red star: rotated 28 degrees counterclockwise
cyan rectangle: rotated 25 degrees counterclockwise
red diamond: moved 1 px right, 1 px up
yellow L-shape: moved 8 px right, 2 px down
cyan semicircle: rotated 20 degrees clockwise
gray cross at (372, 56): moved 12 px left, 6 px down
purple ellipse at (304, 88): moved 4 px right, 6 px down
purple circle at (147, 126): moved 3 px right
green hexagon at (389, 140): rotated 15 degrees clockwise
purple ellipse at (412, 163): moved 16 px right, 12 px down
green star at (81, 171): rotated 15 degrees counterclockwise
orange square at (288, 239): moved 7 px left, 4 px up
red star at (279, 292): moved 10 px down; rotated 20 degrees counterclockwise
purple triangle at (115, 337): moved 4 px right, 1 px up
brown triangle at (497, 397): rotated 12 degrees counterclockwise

☆ ☆ ☆ ☆ ☆ ☆ ☆

Assignment:
For each line above that contains the word "down", give the line as it is written.

Finished task:
yellow L-shape: moved 8 px right, 2 px down
gray cross at (372, 56): moved 12 px left, 6 px down
purple ellipse at (304, 88): moved 4 px right, 6 px down
purple ellipse at (412, 163): moved 16 px right, 12 px down
red star at (279, 292): moved 10 px down; rotated 20 degrees counterclockwise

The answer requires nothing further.